- Exercise prompt: What you return must match the records word for word, except that images are dropped.

[Stored records]

◆ ◆ ◆

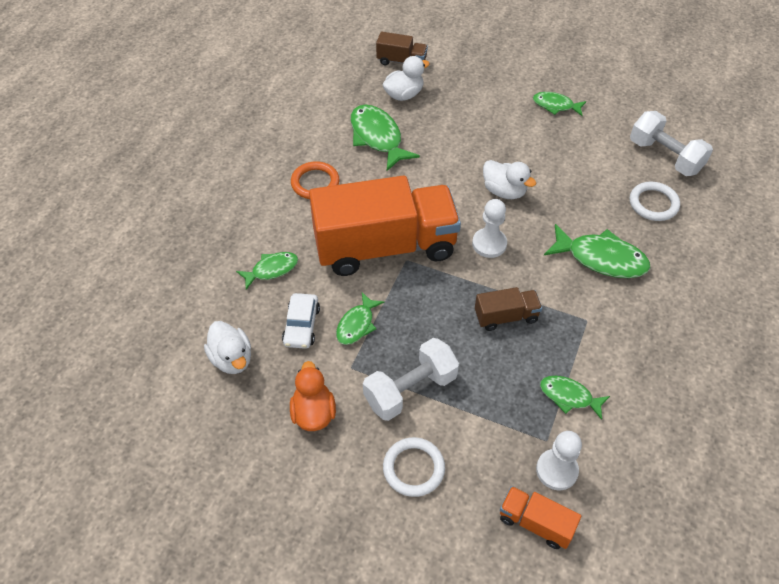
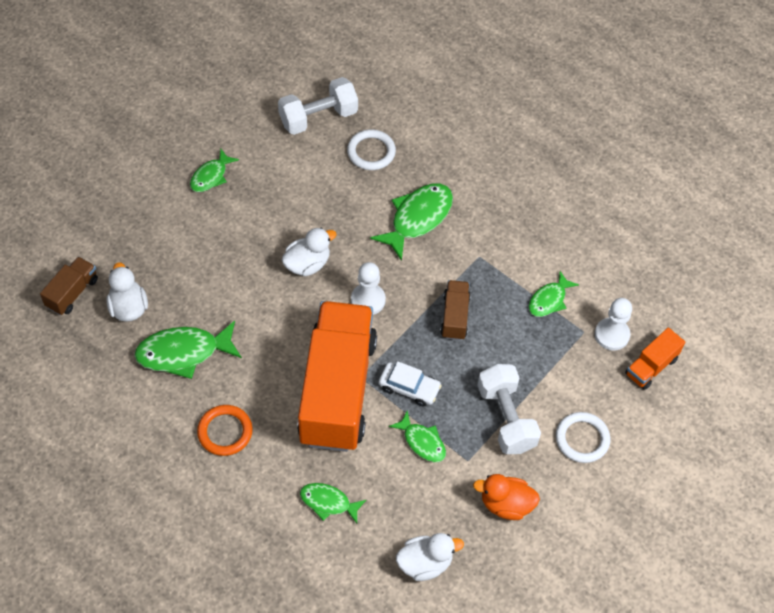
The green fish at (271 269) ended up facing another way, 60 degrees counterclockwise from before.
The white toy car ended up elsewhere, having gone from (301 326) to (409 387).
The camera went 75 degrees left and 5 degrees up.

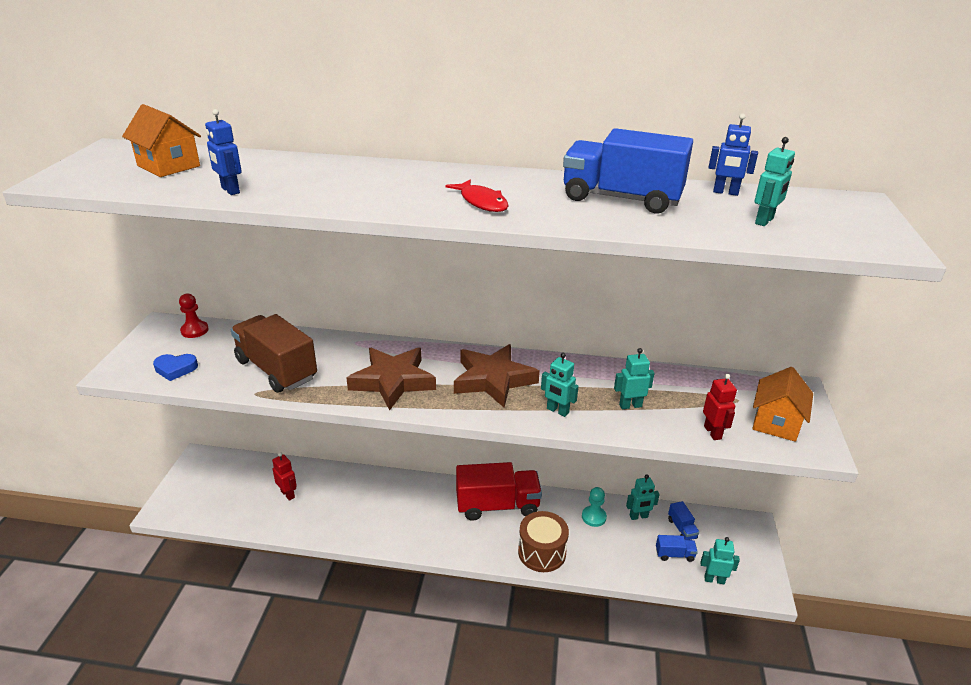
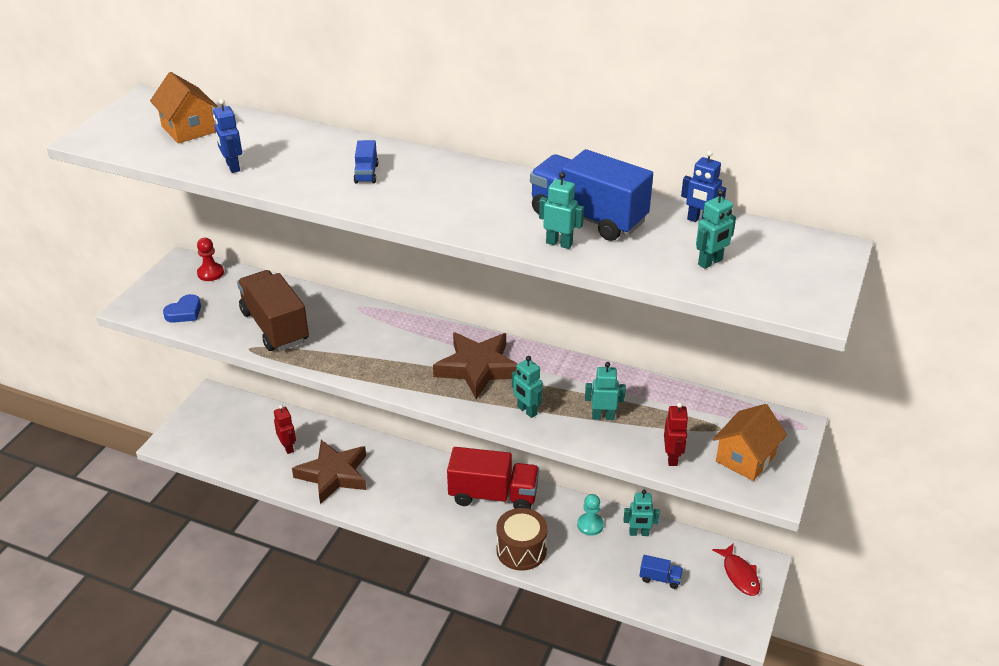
The red fish ended up elsewhere, having gone from (482 202) to (739 574).
The brown star shape ended up elsewhere, having gone from (393 381) to (333 475).
The cobalt heart at (175 369) ended up facing another way, 60 degrees counterclockwise from before.
The cobalt toy truck ended up elsewhere, having gone from (681 529) to (366 173).
The aqua robot ended up elsewhere, having gone from (714 579) to (559 243).
The camera went 15 degrees right and 5 degrees up.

◆ ◆ ◆

- Solution to the exercise:
The green fish at (271 269) ended up facing another way, 60 degrees counterclockwise from before.
The white toy car ended up elsewhere, having gone from (301 326) to (409 387).
The camera went 75 degrees left and 5 degrees up.

The red fish ended up elsewhere, having gone from (482 202) to (739 574).
The brown star shape ended up elsewhere, having gone from (393 381) to (333 475).
The cobalt heart at (175 369) ended up facing another way, 60 degrees counterclockwise from before.
The cobalt toy truck ended up elsewhere, having gone from (681 529) to (366 173).
The aqua robot ended up elsewhere, having gone from (714 579) to (559 243).
The camera went 15 degrees right and 5 degrees up.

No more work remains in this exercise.